▶ _Action item_
The exact lines from the start of the material below through the line holding "D201: diode US1M (A -5V, K +24V) -> none" are the answer; return those, pictures excluded.

* * * * * * * * *

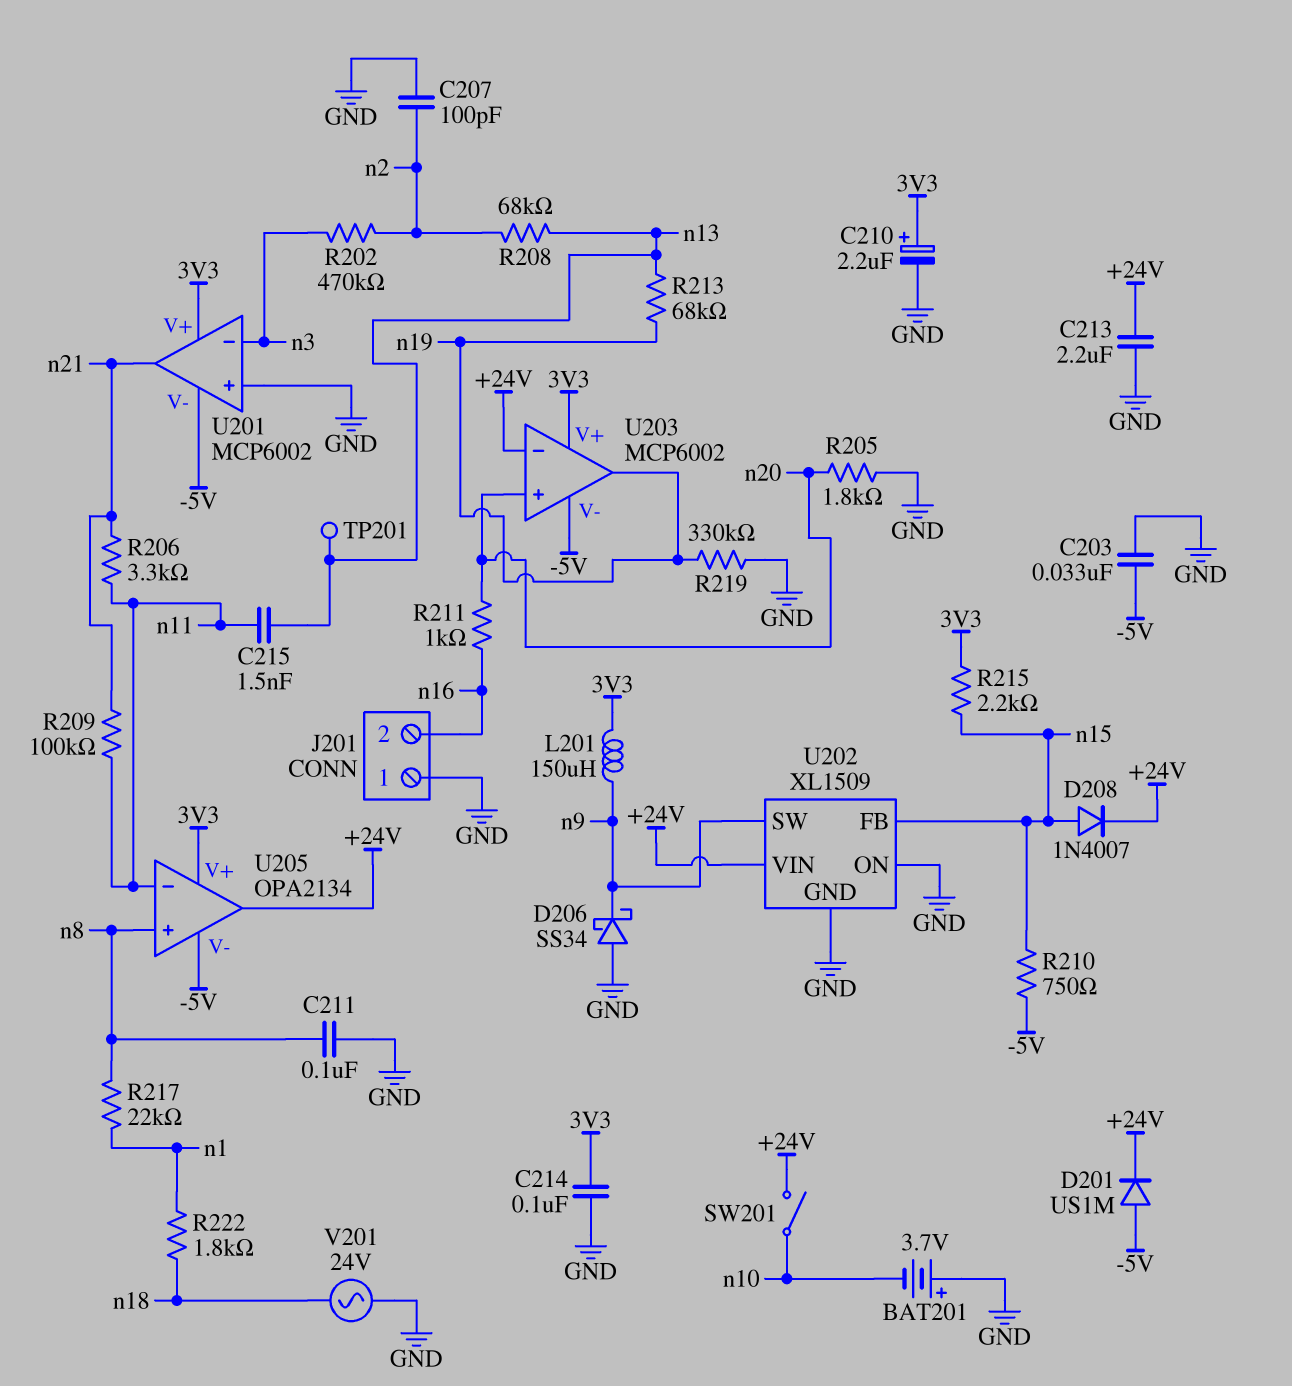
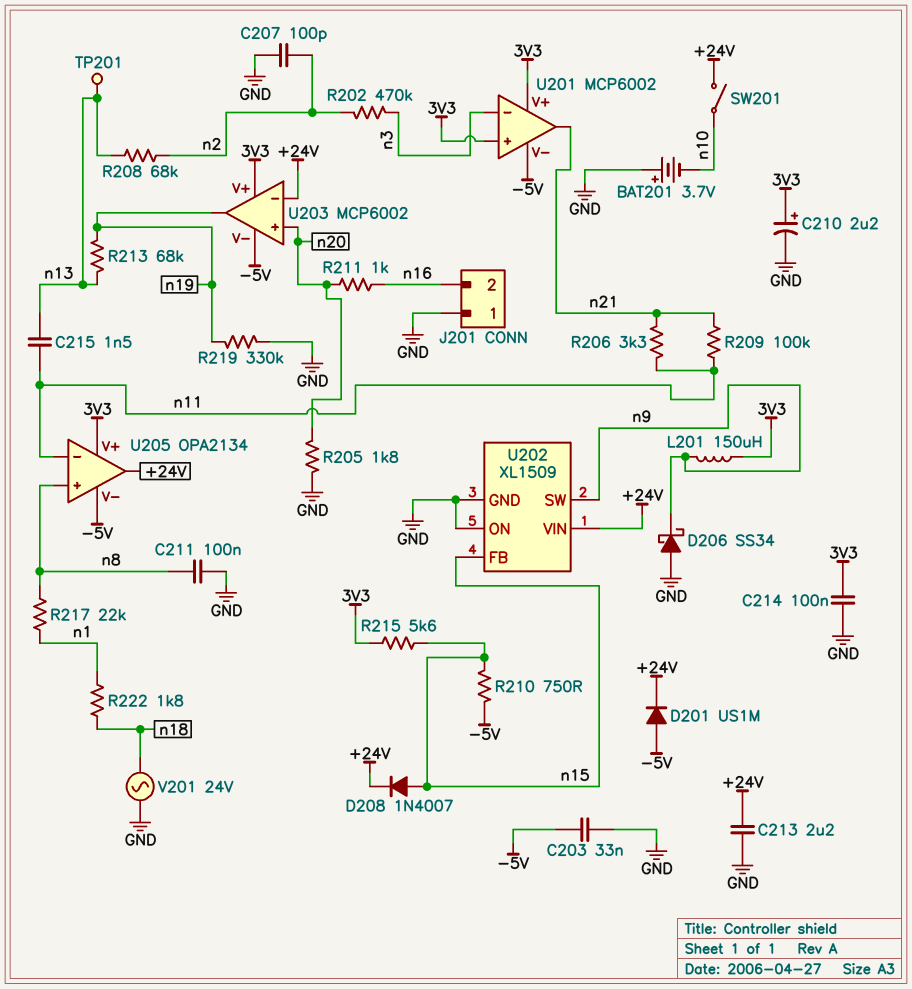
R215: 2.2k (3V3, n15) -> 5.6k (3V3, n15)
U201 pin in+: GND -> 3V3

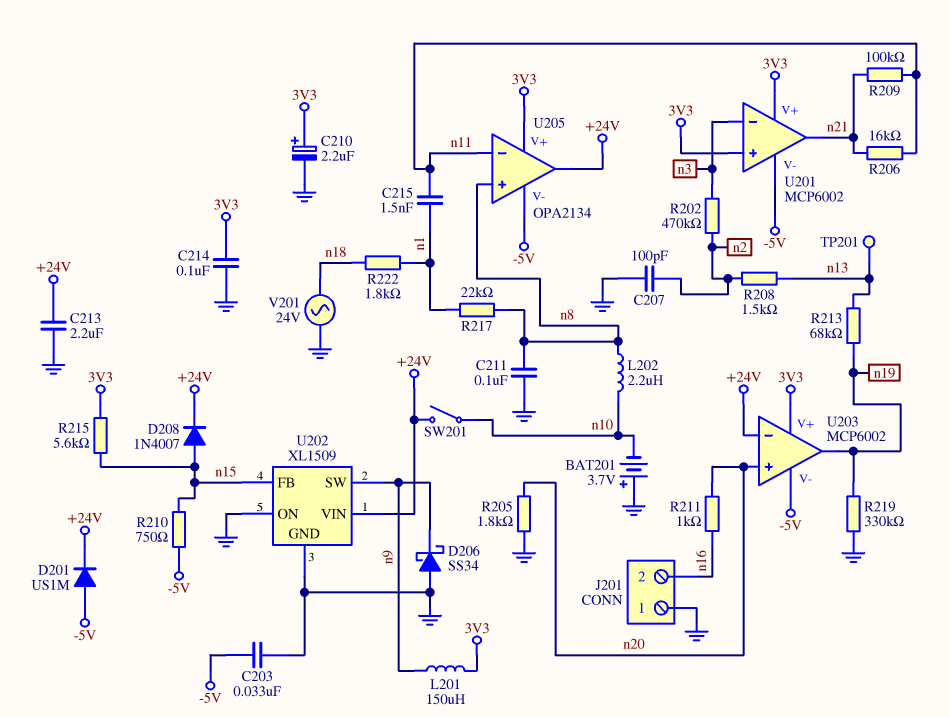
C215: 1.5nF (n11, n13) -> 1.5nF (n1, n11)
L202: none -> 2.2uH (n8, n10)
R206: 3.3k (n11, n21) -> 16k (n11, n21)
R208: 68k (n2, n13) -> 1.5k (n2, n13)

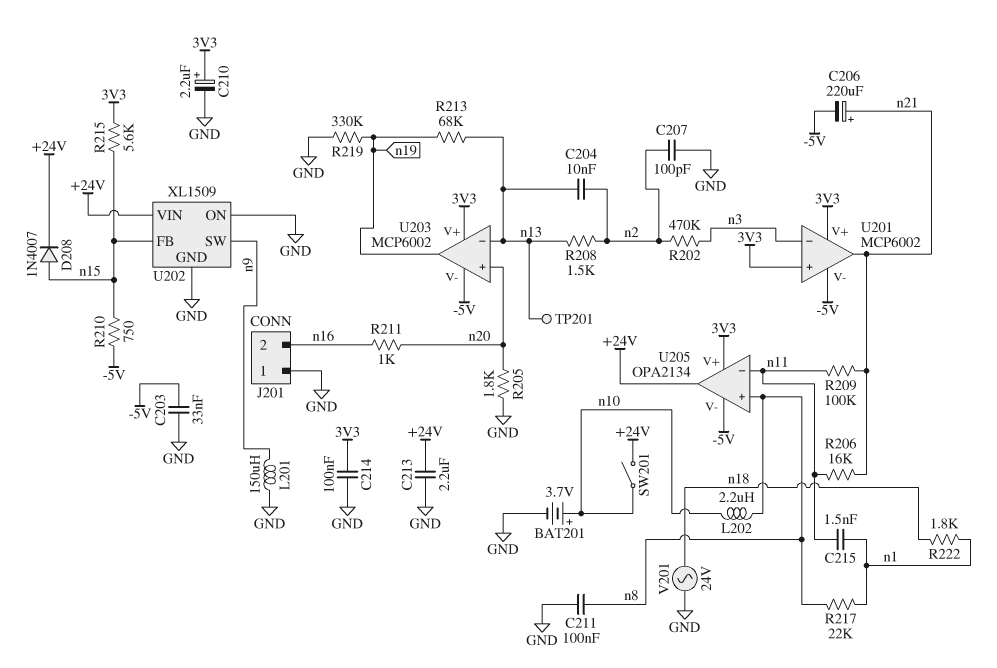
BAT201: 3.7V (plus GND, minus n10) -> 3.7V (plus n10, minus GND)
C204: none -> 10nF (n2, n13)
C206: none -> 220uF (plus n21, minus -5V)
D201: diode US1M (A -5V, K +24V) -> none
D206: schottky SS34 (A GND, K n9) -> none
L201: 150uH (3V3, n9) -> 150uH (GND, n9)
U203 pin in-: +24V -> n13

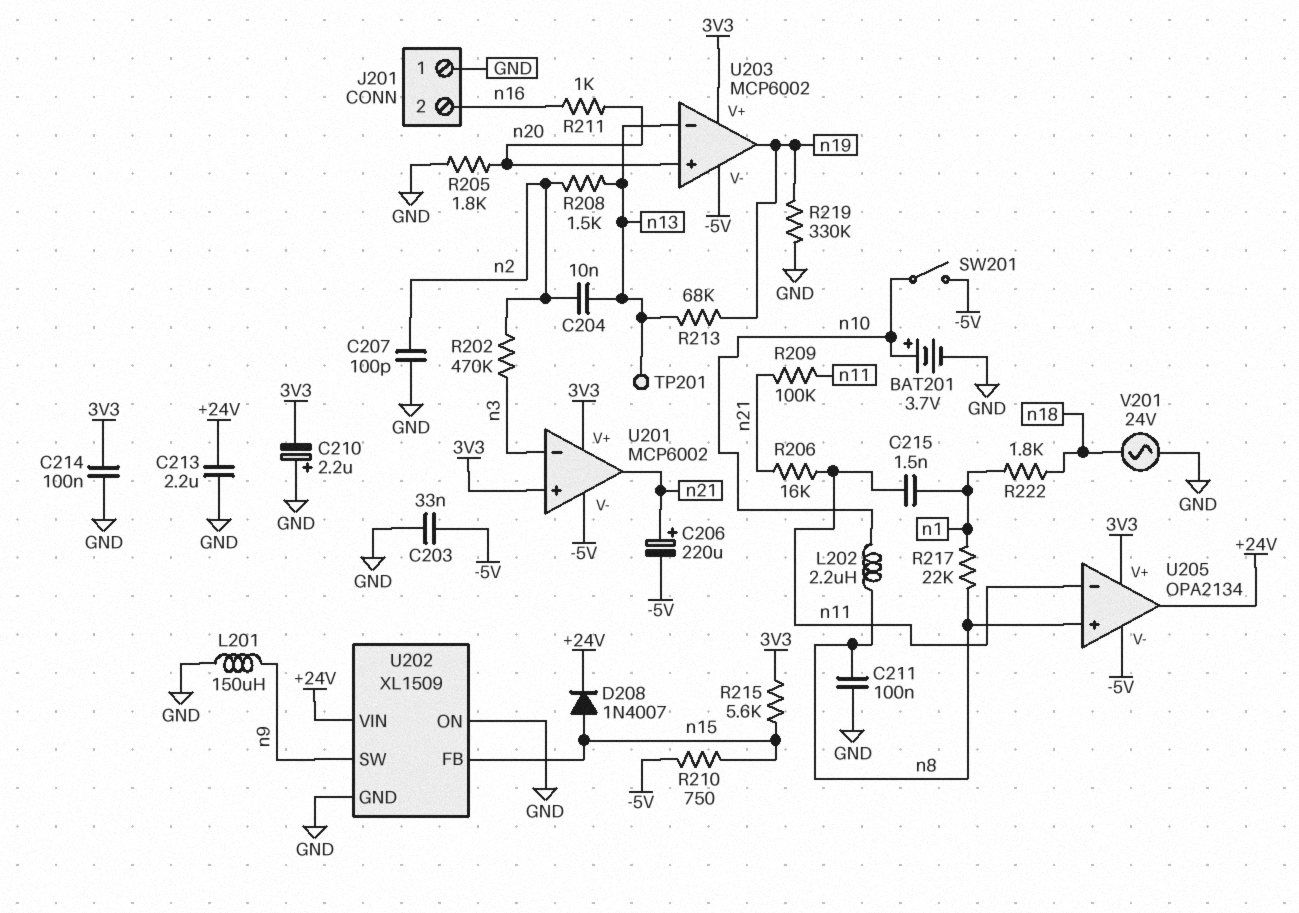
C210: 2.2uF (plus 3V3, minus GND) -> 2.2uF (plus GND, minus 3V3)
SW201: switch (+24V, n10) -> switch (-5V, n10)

* * * * * * * * *

▶ _Answer space_
R215: 2.2k (3V3, n15) -> 5.6k (3V3, n15)
U201 pin in+: GND -> 3V3

C215: 1.5nF (n11, n13) -> 1.5nF (n1, n11)
L202: none -> 2.2uH (n8, n10)
R206: 3.3k (n11, n21) -> 16k (n11, n21)
R208: 68k (n2, n13) -> 1.5k (n2, n13)

BAT201: 3.7V (plus GND, minus n10) -> 3.7V (plus n10, minus GND)
C204: none -> 10nF (n2, n13)
C206: none -> 220uF (plus n21, minus -5V)
D201: diode US1M (A -5V, K +24V) -> none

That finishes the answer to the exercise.